[Directions for this task] Among the entries below, how many lines hold the word "lime"? Reply with the number only.

[Dataset items]
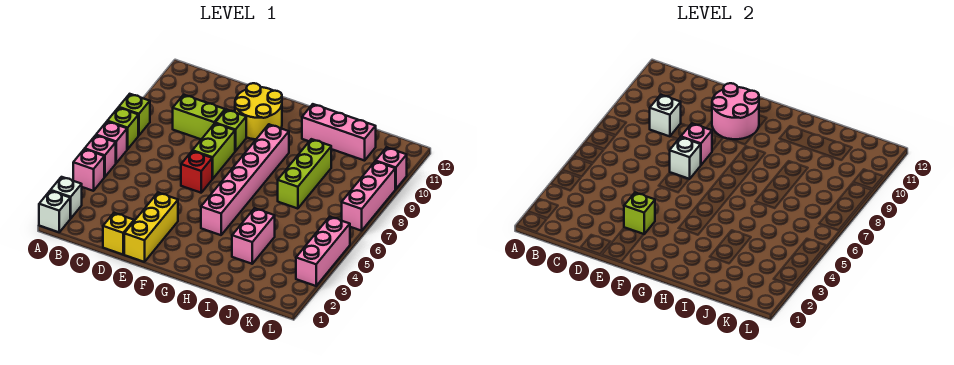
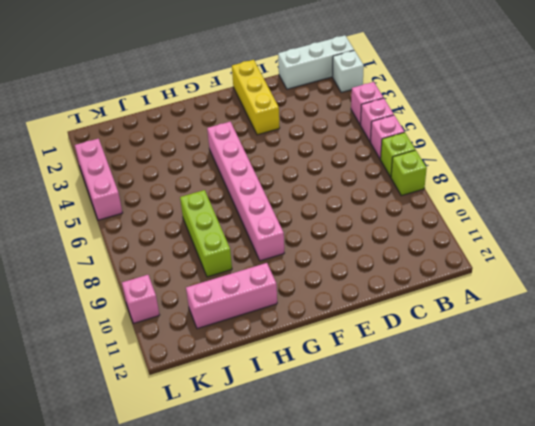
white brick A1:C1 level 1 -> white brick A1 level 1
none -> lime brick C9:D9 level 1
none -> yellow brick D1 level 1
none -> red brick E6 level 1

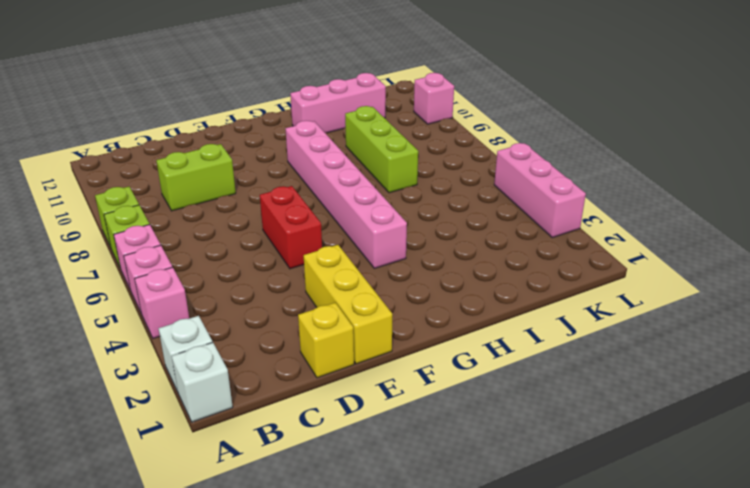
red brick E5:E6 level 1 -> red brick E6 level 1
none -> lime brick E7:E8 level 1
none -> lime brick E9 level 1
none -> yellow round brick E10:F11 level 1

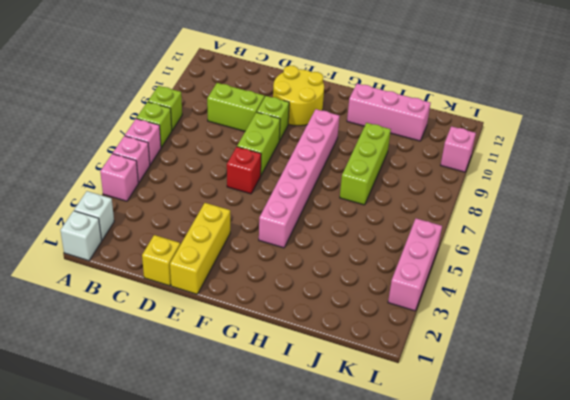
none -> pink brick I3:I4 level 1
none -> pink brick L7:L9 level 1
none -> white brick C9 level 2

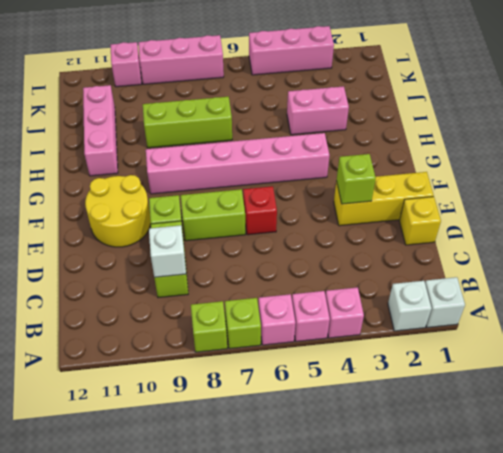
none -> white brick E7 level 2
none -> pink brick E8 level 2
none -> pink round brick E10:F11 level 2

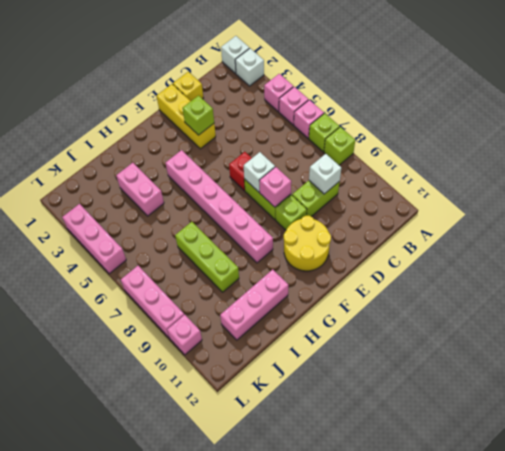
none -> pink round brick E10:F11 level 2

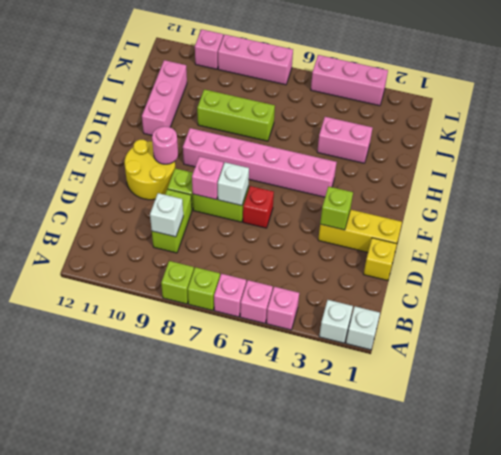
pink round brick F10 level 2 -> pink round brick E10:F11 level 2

---

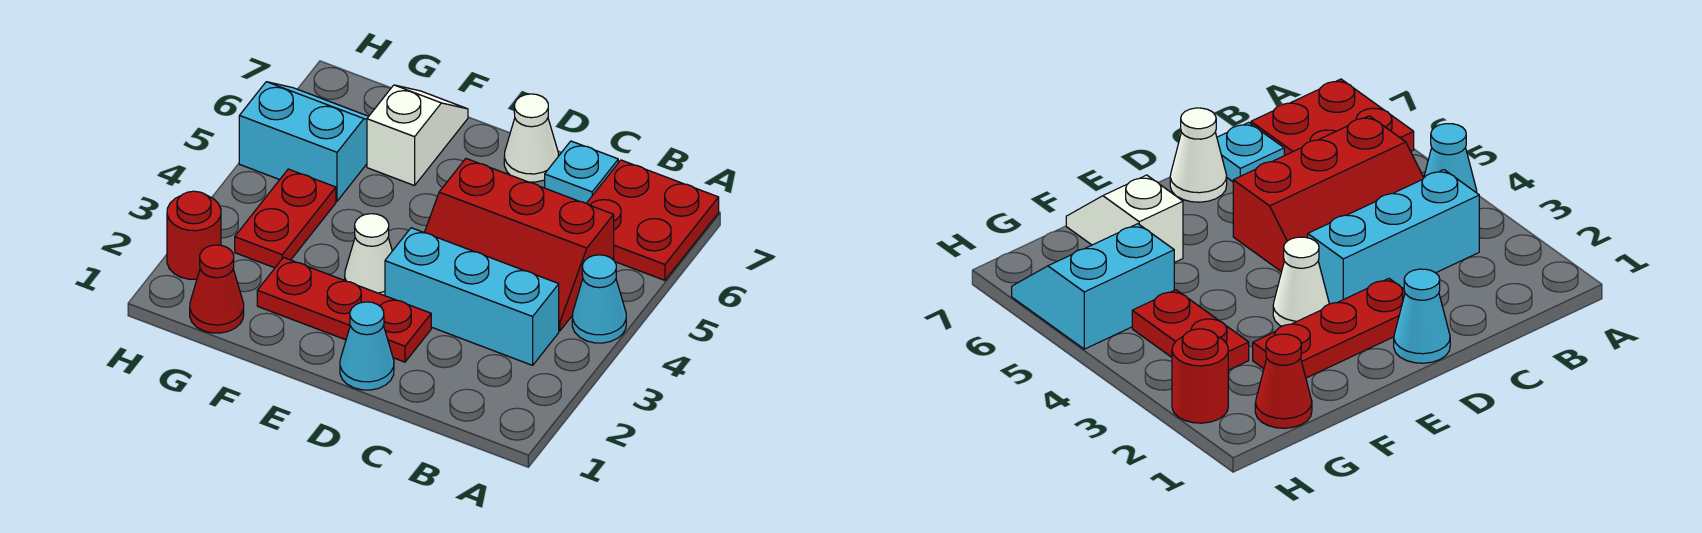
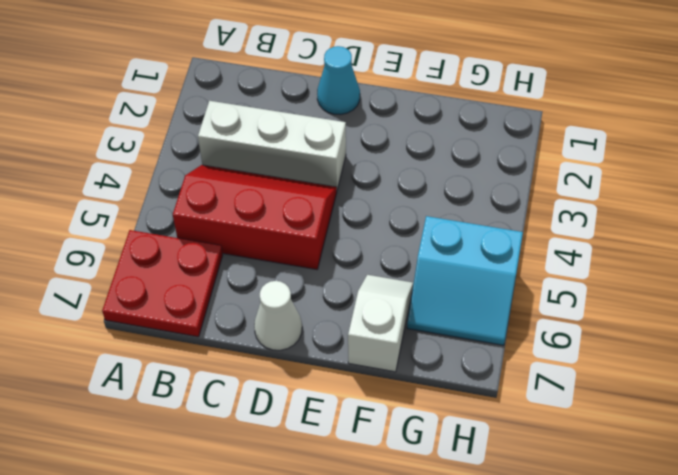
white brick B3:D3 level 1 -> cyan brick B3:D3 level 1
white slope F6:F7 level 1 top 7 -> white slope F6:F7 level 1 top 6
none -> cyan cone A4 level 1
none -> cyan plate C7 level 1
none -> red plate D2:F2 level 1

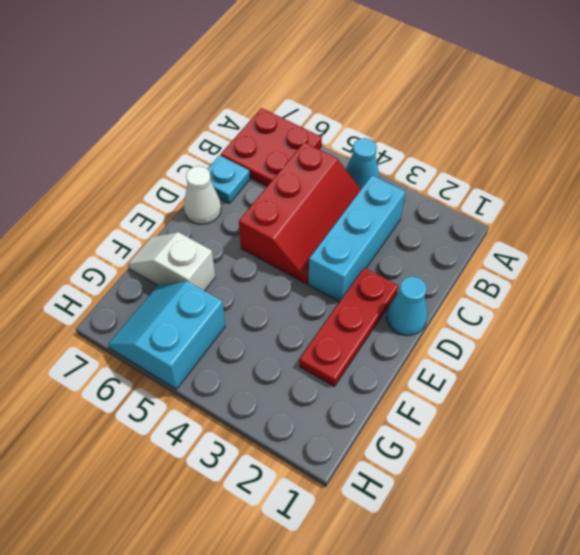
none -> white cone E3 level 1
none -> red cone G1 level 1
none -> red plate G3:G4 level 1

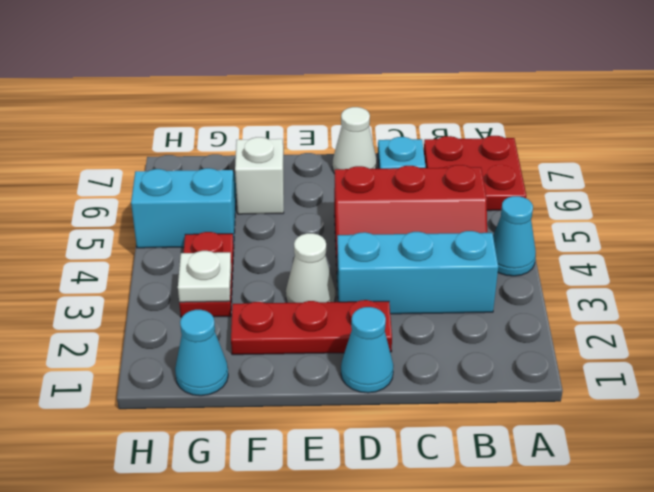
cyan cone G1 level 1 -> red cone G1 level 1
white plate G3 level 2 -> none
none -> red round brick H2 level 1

[Result for this task] 3